# Records shown:
------------------------------------------------------------------------

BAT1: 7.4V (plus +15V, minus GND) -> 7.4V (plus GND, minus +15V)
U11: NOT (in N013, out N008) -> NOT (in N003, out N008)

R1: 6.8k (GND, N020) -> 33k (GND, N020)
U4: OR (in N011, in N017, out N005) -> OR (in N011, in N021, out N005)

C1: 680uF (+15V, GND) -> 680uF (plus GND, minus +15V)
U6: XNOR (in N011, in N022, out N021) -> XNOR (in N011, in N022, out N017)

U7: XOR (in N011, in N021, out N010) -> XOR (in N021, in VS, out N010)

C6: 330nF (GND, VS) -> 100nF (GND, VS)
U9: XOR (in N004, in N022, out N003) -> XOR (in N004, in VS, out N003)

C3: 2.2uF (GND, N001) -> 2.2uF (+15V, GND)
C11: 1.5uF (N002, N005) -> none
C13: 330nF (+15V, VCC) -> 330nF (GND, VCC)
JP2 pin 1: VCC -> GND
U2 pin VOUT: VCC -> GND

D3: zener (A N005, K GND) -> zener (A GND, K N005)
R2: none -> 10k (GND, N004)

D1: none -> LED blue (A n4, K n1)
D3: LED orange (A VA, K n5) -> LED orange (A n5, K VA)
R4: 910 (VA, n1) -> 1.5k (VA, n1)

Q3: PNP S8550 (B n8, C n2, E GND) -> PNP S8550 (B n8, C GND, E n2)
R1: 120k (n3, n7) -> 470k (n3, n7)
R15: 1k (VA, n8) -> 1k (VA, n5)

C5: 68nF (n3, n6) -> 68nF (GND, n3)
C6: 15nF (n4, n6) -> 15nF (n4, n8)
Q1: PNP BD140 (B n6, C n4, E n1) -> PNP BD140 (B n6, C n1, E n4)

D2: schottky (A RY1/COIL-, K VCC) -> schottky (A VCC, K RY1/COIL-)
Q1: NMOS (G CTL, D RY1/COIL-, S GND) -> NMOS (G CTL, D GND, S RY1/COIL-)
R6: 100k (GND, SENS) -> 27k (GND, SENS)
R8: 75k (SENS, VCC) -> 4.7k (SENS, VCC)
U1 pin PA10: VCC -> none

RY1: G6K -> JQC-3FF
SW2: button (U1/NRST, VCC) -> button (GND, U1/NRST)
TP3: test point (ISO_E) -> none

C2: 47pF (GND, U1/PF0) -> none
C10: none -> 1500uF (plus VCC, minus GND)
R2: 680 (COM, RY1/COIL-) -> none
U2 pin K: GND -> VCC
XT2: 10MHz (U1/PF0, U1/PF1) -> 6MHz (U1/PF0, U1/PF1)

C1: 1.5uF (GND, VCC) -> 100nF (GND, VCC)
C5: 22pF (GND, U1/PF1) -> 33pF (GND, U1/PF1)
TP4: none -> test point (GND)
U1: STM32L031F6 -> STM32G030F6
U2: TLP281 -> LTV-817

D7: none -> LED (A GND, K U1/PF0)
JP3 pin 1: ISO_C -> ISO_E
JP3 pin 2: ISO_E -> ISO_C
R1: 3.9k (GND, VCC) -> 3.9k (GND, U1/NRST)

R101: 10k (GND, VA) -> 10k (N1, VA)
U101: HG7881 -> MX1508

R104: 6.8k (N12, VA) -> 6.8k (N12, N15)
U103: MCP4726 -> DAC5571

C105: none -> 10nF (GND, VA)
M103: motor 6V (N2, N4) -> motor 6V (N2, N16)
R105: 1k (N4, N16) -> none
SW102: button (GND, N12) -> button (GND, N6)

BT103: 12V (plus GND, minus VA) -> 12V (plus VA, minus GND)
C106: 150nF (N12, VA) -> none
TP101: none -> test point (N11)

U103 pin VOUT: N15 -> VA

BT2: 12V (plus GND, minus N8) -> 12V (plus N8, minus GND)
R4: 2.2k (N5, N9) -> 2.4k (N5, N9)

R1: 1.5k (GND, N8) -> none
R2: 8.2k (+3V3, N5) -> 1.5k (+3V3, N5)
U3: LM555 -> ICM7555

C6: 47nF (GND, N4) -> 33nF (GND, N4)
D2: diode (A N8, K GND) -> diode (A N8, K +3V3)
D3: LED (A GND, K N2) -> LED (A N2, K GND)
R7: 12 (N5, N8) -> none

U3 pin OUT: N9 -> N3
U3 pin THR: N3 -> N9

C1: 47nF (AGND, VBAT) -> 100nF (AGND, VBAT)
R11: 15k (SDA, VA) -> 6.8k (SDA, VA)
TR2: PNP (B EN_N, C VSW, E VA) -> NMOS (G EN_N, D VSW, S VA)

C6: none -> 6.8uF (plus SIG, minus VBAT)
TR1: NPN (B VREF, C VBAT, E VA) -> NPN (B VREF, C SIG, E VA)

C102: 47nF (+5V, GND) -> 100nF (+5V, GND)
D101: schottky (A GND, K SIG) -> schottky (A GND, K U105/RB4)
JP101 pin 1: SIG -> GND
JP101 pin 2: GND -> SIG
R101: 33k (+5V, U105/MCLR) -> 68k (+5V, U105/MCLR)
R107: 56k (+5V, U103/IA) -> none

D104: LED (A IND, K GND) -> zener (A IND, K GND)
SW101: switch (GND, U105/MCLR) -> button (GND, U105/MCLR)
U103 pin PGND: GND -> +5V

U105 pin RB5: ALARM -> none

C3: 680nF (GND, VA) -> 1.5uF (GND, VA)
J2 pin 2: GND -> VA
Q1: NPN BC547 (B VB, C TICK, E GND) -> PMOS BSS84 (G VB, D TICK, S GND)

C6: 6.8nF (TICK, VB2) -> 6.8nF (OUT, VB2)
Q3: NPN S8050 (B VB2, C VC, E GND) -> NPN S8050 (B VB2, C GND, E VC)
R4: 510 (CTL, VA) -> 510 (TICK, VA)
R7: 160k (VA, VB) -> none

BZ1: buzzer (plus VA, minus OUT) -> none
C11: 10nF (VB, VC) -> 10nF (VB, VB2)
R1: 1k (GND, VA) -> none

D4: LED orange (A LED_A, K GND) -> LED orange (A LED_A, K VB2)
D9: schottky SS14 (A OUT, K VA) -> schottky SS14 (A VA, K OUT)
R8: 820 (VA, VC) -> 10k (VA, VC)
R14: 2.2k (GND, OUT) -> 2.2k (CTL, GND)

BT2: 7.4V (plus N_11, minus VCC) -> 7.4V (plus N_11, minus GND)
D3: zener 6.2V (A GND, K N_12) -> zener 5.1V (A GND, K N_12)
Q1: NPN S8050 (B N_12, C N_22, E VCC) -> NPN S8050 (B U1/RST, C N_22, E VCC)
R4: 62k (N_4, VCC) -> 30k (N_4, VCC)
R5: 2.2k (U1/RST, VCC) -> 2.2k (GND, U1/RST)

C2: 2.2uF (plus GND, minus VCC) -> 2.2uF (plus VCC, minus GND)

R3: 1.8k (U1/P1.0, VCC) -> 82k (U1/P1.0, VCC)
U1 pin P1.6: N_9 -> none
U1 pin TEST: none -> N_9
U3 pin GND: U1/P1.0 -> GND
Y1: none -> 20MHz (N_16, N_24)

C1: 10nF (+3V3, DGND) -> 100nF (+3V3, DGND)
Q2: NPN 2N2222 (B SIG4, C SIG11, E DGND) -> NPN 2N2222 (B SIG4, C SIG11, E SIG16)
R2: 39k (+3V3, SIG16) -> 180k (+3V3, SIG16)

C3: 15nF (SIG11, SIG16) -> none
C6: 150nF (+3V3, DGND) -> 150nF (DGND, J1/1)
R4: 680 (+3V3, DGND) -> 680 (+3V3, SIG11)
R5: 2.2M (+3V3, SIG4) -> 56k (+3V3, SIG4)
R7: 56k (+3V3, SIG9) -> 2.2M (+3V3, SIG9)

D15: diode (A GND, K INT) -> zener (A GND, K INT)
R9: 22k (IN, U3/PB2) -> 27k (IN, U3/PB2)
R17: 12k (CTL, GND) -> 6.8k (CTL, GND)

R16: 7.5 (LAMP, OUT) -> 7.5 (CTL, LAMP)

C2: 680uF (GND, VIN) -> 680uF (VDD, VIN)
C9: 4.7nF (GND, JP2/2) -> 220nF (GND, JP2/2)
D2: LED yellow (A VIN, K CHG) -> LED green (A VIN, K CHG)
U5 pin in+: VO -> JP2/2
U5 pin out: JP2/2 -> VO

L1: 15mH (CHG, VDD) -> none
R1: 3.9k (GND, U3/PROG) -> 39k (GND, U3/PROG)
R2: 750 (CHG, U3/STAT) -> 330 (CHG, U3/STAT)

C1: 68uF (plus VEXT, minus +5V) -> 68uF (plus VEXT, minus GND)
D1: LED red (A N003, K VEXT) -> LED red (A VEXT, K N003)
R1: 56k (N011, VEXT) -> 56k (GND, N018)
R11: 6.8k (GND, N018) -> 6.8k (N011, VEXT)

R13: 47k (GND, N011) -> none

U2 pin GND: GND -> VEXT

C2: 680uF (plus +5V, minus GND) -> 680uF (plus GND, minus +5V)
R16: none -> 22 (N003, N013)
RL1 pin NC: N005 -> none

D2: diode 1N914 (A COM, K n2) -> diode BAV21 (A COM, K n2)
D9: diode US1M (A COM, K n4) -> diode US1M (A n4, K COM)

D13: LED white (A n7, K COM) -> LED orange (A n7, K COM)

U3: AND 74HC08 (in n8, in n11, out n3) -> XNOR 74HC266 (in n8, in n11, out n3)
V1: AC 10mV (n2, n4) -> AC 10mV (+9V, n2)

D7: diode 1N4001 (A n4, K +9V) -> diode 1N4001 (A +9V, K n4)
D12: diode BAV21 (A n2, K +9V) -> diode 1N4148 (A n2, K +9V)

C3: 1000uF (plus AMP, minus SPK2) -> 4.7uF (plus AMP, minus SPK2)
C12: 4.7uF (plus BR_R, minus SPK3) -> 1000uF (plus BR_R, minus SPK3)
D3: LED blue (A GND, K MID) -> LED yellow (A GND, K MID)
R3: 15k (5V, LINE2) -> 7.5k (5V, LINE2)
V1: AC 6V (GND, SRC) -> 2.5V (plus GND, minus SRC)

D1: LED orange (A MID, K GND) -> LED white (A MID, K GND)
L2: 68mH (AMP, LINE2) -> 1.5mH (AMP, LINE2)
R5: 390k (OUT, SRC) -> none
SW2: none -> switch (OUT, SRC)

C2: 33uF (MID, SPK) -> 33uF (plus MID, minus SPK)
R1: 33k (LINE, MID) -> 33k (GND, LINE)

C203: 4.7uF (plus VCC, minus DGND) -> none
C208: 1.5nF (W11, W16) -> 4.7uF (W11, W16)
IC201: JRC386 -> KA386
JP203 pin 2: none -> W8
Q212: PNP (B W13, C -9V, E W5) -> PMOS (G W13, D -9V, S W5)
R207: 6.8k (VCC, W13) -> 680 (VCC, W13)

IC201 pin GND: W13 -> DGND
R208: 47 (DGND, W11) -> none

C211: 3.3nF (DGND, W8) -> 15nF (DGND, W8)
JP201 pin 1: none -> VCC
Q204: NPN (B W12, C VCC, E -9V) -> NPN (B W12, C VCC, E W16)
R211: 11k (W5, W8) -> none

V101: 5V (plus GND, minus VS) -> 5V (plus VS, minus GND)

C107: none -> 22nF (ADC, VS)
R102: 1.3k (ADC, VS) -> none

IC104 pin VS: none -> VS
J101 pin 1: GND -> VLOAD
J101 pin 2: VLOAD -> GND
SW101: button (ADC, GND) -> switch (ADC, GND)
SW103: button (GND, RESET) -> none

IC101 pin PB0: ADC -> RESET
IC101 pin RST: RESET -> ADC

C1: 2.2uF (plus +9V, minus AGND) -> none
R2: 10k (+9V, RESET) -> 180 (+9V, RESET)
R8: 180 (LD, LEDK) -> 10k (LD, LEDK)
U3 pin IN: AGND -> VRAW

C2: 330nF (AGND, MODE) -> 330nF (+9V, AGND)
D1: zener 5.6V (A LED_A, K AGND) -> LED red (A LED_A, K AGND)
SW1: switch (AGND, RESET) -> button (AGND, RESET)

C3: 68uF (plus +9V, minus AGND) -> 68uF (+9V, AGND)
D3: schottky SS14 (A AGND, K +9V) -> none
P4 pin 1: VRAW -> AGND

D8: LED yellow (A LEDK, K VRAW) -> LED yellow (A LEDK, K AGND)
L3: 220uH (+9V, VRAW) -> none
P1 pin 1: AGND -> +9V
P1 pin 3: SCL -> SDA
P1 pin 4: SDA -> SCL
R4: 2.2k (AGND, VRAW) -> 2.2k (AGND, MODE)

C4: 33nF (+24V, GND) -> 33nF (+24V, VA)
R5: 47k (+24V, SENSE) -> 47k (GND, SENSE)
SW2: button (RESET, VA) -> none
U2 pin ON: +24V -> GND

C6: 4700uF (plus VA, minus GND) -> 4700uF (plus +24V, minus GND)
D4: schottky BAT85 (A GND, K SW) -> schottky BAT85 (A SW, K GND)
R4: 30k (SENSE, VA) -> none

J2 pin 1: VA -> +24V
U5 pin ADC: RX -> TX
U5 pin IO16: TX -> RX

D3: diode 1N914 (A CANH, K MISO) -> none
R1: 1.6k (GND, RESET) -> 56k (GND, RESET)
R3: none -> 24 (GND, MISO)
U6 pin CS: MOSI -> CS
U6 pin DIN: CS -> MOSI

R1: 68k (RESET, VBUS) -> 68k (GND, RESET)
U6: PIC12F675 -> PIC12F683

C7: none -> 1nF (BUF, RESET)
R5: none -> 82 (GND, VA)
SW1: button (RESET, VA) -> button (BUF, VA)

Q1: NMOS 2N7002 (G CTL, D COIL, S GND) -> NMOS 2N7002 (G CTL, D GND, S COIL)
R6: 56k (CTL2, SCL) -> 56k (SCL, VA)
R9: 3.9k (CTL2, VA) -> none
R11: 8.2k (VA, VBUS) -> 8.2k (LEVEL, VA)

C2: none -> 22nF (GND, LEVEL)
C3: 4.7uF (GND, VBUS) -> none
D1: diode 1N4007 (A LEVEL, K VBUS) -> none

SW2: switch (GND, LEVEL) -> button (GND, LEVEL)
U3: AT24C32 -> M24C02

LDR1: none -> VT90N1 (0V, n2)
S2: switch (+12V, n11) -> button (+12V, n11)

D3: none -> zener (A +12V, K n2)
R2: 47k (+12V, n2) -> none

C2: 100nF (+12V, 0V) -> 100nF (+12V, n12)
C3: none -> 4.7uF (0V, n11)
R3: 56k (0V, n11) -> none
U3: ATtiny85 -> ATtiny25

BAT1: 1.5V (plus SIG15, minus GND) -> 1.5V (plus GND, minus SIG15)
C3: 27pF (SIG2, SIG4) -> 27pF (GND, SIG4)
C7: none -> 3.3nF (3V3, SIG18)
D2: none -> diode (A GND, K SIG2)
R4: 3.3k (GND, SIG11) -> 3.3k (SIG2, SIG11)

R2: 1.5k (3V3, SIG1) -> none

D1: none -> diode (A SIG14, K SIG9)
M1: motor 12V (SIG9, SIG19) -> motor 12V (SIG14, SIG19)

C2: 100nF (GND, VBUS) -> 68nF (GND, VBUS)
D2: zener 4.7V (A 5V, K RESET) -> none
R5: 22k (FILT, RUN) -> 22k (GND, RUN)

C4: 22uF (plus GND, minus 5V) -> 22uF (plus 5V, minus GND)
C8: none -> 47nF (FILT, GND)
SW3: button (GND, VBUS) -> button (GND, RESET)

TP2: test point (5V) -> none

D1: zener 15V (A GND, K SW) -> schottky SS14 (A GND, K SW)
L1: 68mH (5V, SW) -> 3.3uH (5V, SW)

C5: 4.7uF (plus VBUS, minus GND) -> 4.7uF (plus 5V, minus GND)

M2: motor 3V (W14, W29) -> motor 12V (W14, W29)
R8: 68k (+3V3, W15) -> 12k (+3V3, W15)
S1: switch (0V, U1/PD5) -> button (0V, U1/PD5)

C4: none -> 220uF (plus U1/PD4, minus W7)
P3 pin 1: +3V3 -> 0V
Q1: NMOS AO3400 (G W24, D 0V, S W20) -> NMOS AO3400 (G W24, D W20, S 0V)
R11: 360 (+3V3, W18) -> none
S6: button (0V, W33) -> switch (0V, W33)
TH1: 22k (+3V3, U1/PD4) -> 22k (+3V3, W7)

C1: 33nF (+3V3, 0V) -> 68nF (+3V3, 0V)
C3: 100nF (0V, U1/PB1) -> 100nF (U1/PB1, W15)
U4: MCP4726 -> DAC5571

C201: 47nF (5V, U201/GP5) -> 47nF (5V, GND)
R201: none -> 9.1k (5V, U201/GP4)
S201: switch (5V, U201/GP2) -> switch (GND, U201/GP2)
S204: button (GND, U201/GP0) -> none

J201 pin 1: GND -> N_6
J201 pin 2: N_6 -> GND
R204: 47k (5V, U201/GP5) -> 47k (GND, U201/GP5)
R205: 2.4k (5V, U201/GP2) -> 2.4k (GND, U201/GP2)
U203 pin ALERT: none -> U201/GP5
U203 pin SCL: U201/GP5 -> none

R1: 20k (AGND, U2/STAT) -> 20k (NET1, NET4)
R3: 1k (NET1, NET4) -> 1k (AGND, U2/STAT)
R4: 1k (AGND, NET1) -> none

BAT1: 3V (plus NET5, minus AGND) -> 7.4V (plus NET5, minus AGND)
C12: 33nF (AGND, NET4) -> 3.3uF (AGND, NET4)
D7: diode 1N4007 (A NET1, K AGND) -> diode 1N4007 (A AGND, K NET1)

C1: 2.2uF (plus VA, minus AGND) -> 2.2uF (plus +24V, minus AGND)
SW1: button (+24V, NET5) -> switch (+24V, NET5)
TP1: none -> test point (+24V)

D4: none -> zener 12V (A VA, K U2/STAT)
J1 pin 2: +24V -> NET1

------------------------------------------------------------------------

# Brief:
Output the lines above exactly, but only those between the line holding "R105: 1k (N4, N16) -> none" and the line holding "BT2: 12V (plus", inclusive.

# Result of the exercise:
R105: 1k (N4, N16) -> none
SW102: button (GND, N12) -> button (GND, N6)

BT103: 12V (plus GND, minus VA) -> 12V (plus VA, minus GND)
C106: 150nF (N12, VA) -> none
TP101: none -> test point (N11)

U103 pin VOUT: N15 -> VA

BT2: 12V (plus GND, minus N8) -> 12V (plus N8, minus GND)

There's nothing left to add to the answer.